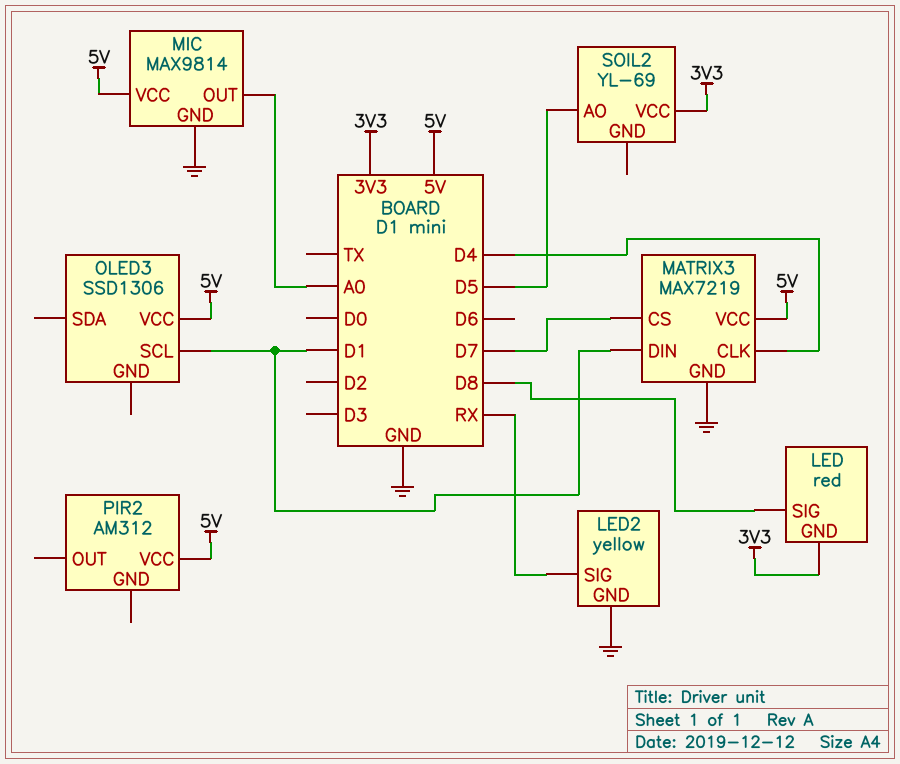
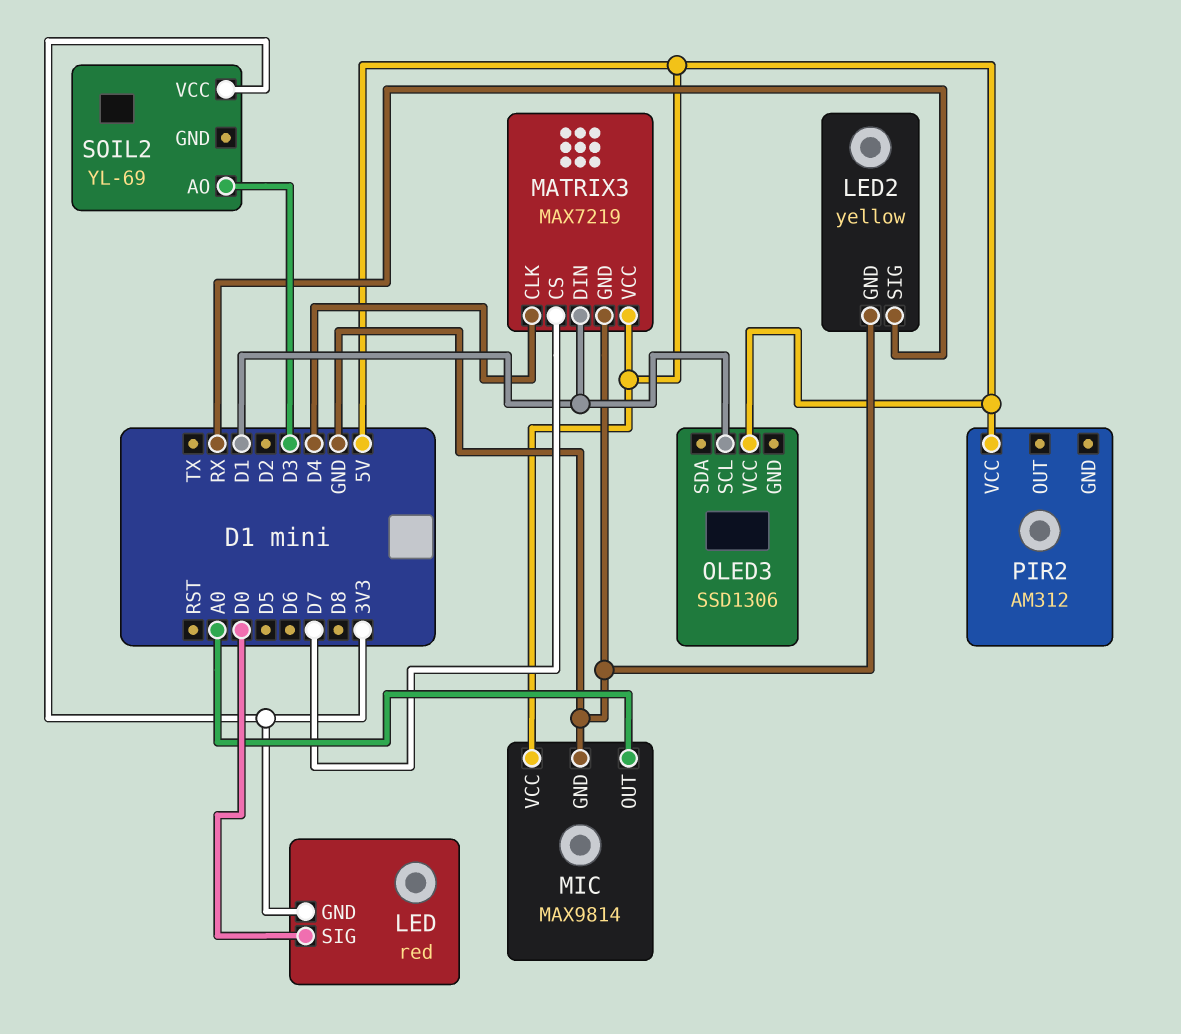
LED pin SIG: D8 -> D0
SOIL2 pin AO: D5 -> D3

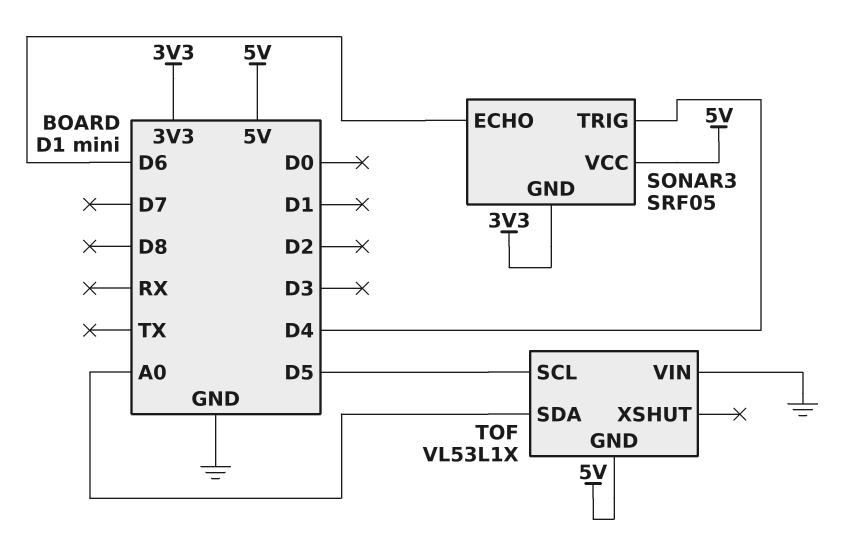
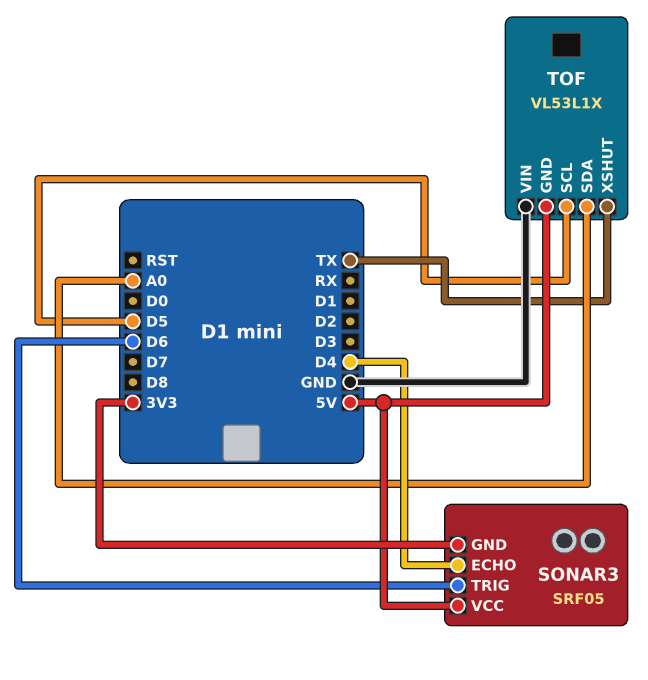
SONAR3 pin ECHO: D6 -> D4
SONAR3 pin TRIG: D4 -> D6
TOF pin XSHUT: none -> TX

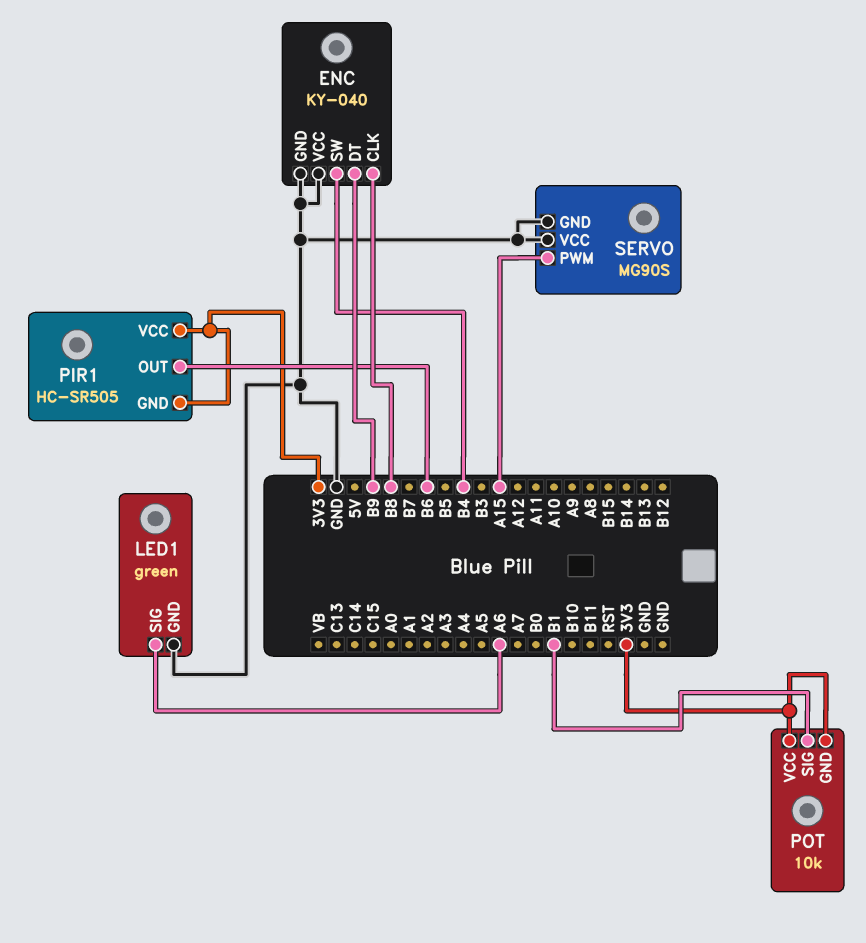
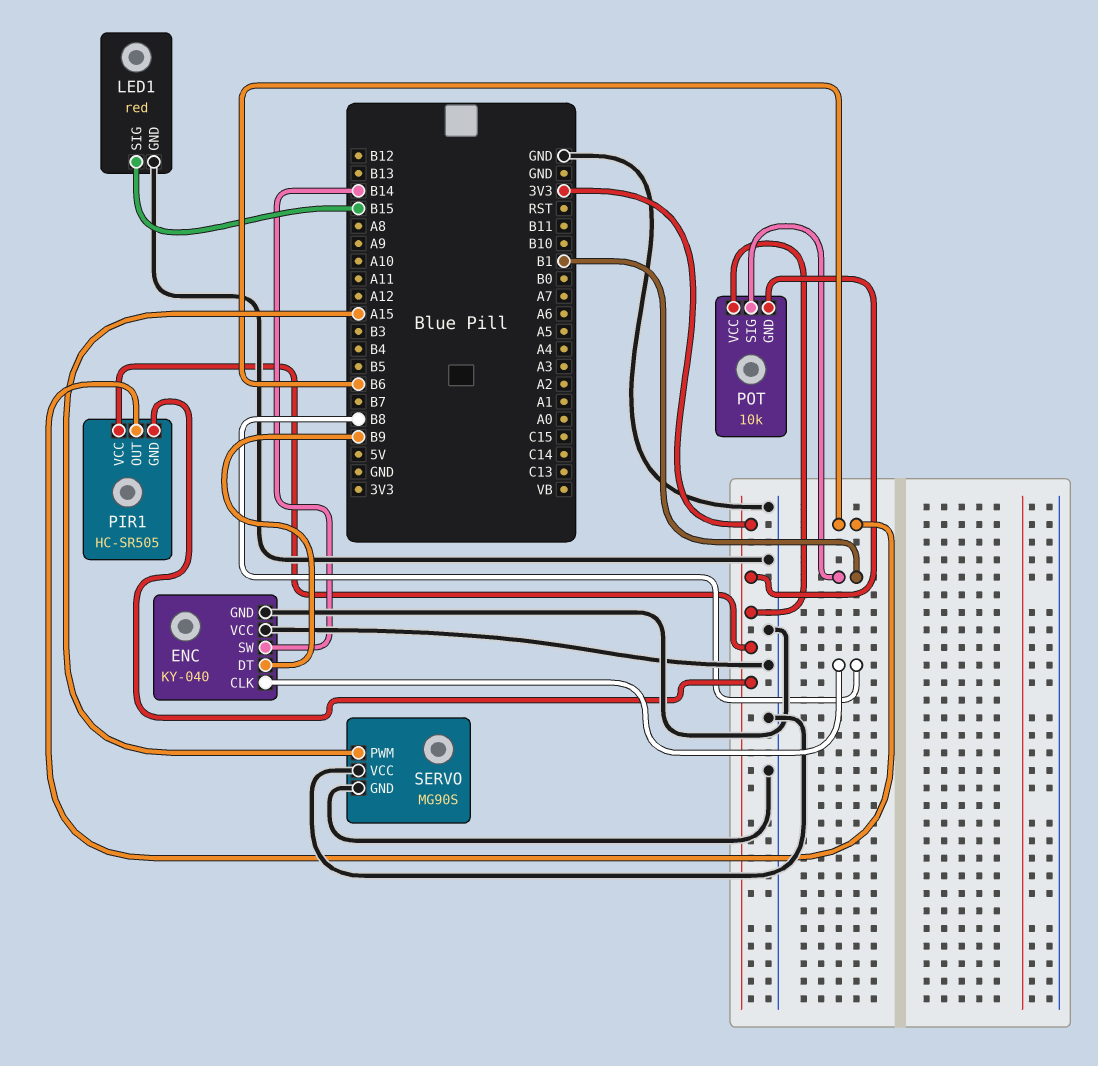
ENC pin SW: B4 -> B14
LED1: green -> red
LED1 pin SIG: A6 -> B15

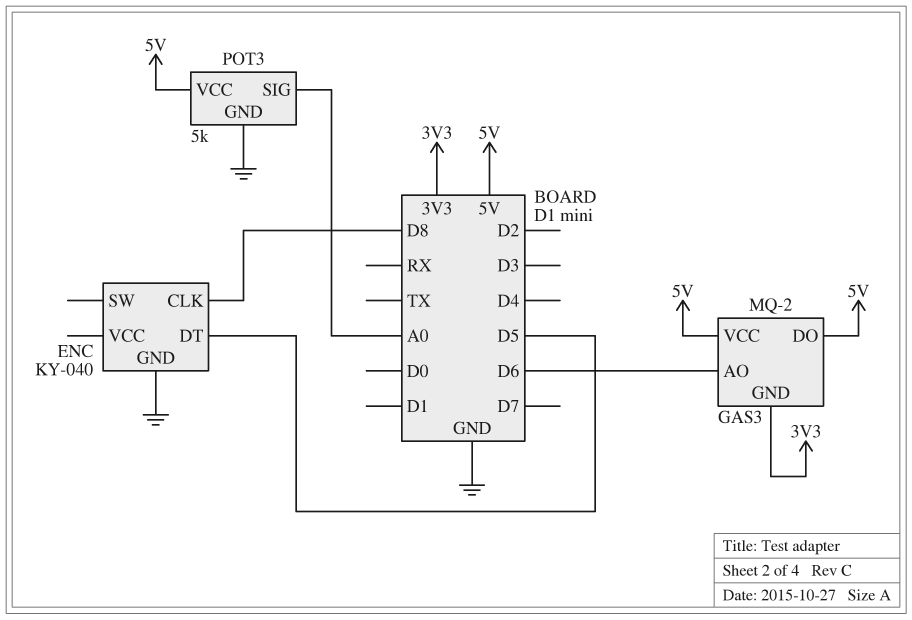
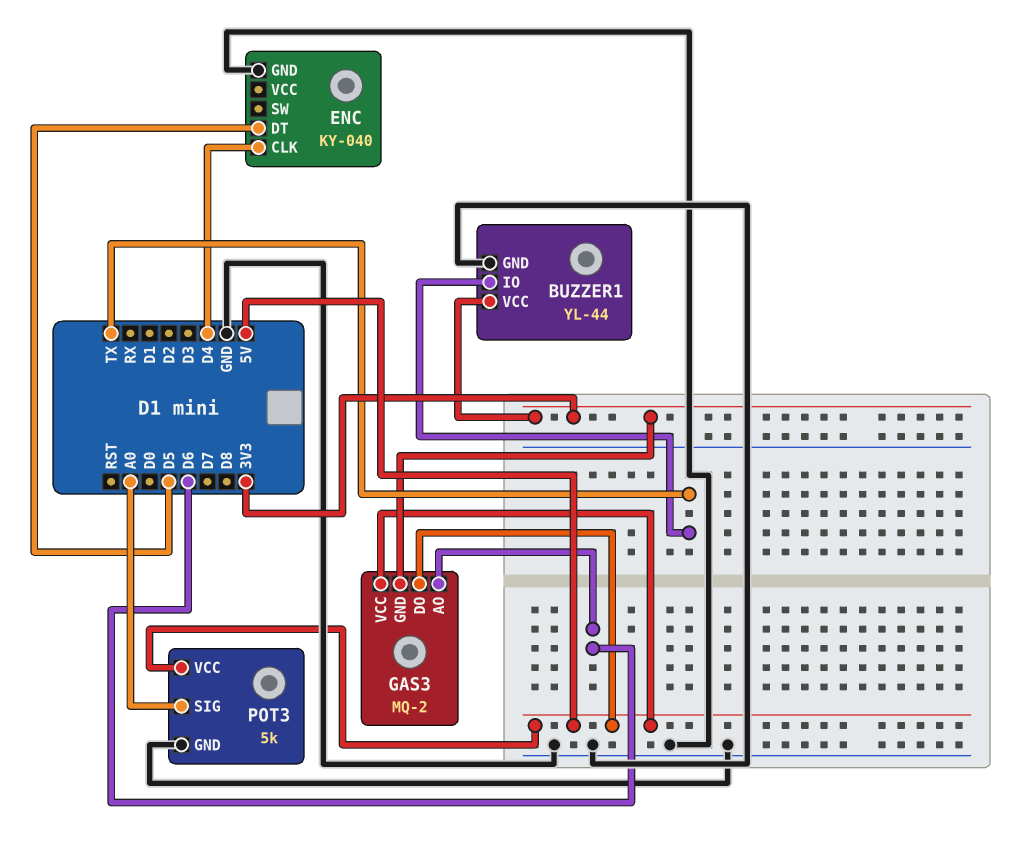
BUZZER1: none -> YL-44
BUZZER1 pin GND: none -> GND
BUZZER1 pin IO: none -> TX
BUZZER1 pin VCC: none -> 3V3
ENC pin CLK: D8 -> D4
◇ ◇ ◇ ◇ ◇ ◇ ◇
■ YOUR GOAL ■
Pictures stay out; everything else in the records above gets copied exactly.

■ YOUR RESPONSE ■
LED pin SIG: D8 -> D0
SOIL2 pin AO: D5 -> D3

SONAR3 pin ECHO: D6 -> D4
SONAR3 pin TRIG: D4 -> D6
TOF pin XSHUT: none -> TX

ENC pin SW: B4 -> B14
LED1: green -> red
LED1 pin SIG: A6 -> B15

BUZZER1: none -> YL-44
BUZZER1 pin GND: none -> GND
BUZZER1 pin IO: none -> TX
BUZZER1 pin VCC: none -> 3V3
ENC pin CLK: D8 -> D4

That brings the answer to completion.